-- Exercise data --
= = =

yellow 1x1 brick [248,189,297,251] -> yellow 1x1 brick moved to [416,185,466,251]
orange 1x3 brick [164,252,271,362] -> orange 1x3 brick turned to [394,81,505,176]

= = =

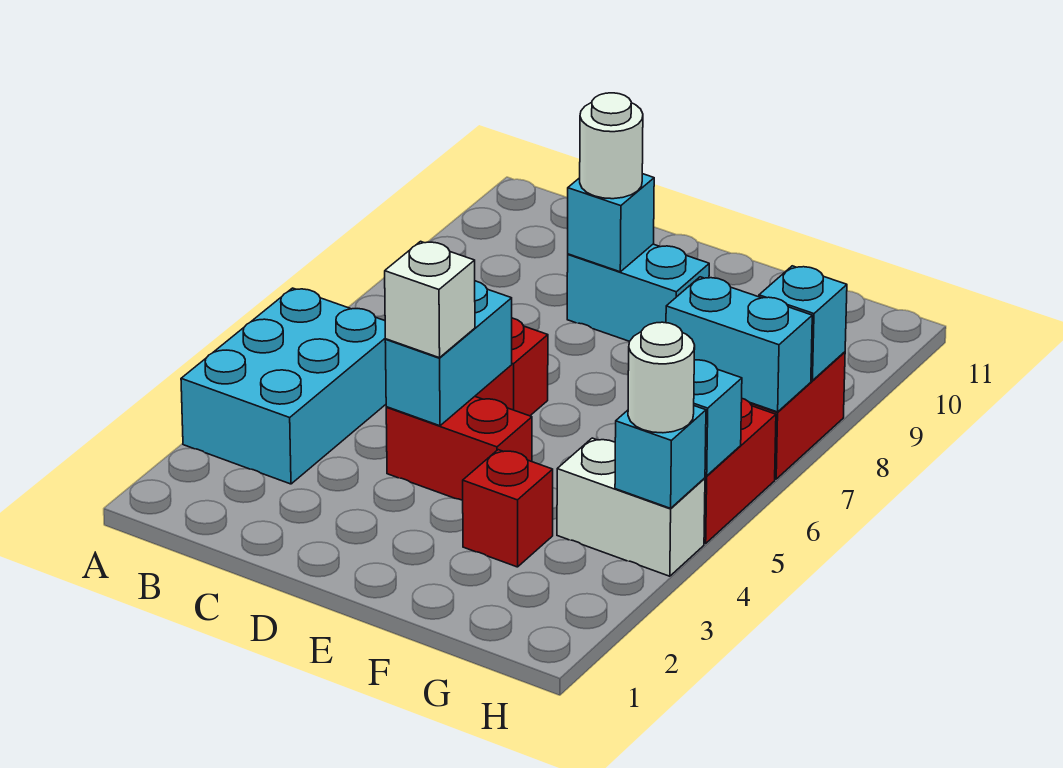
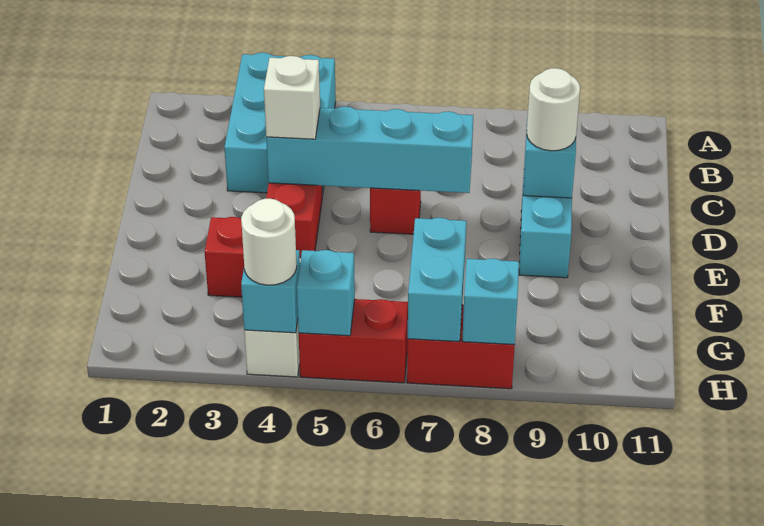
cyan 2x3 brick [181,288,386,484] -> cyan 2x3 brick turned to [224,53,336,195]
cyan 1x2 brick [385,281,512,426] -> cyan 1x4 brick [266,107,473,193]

= = =

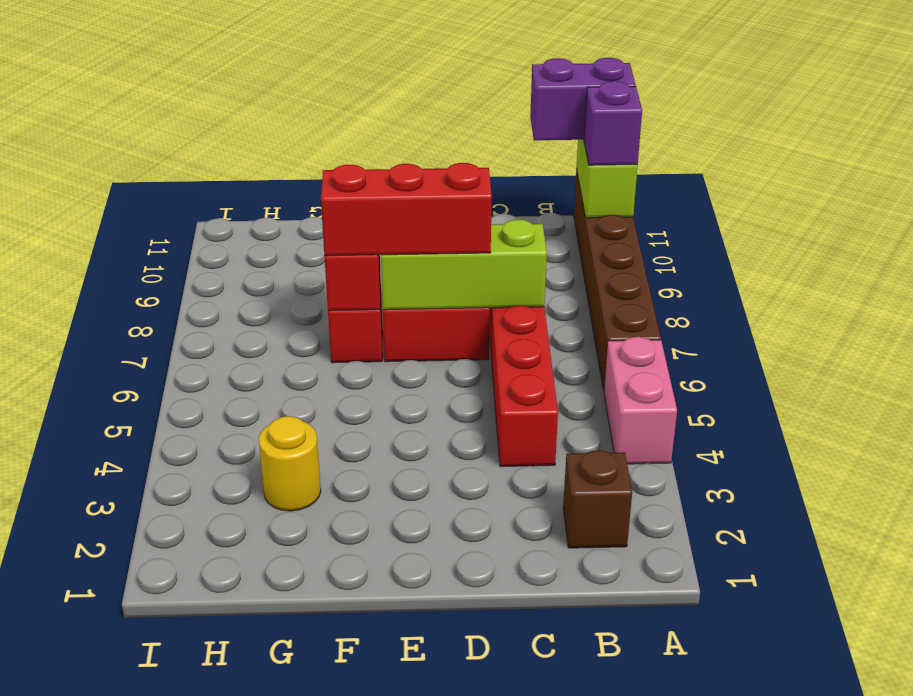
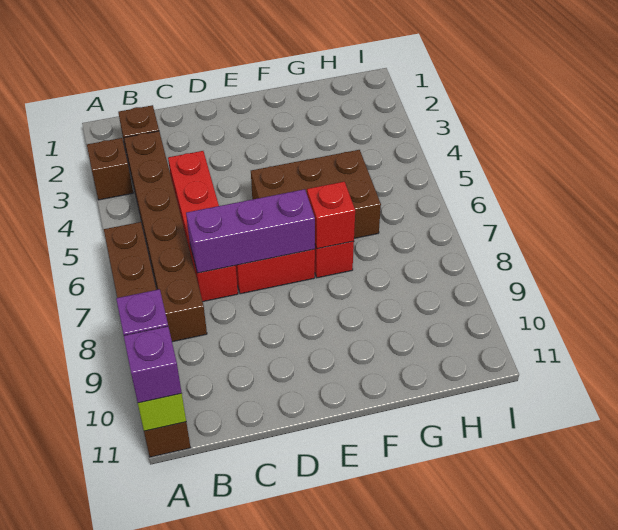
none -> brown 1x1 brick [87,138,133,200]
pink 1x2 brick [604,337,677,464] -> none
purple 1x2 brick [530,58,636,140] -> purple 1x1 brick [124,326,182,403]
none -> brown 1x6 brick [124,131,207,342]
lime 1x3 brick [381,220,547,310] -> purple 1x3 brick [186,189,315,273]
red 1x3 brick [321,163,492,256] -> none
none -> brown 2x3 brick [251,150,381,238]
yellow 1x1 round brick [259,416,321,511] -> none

= = =

-- Exercise brief --
Look through the material above and print exactly the lines from the one containing "pink 1x2 brick [604,337,677,464] -> none" to the one containing "yellow 1x1 round", both included, and nothing more.

-- Result --
pink 1x2 brick [604,337,677,464] -> none
purple 1x2 brick [530,58,636,140] -> purple 1x1 brick [124,326,182,403]
none -> brown 1x6 brick [124,131,207,342]
lime 1x3 brick [381,220,547,310] -> purple 1x3 brick [186,189,315,273]
red 1x3 brick [321,163,492,256] -> none
none -> brown 2x3 brick [251,150,381,238]
yellow 1x1 round brick [259,416,321,511] -> none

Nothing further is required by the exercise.